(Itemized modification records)
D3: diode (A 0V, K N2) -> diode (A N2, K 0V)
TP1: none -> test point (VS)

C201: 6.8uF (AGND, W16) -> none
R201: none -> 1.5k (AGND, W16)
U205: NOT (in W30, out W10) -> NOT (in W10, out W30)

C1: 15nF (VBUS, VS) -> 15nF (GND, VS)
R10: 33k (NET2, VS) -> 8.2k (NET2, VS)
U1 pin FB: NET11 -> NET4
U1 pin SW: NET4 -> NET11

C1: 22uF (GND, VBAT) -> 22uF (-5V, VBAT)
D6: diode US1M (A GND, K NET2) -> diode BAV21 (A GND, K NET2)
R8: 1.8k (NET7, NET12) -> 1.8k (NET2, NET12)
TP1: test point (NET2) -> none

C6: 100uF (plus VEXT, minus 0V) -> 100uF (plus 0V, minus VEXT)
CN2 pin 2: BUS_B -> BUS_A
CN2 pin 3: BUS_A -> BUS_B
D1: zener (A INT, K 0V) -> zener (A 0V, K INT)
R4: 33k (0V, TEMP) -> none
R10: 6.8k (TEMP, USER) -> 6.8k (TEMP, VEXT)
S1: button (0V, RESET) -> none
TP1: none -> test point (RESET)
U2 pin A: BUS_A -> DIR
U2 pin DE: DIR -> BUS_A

Required action: Once you have counted the lines above containing the word "none", state that number and nothing more.

Expected answer: 7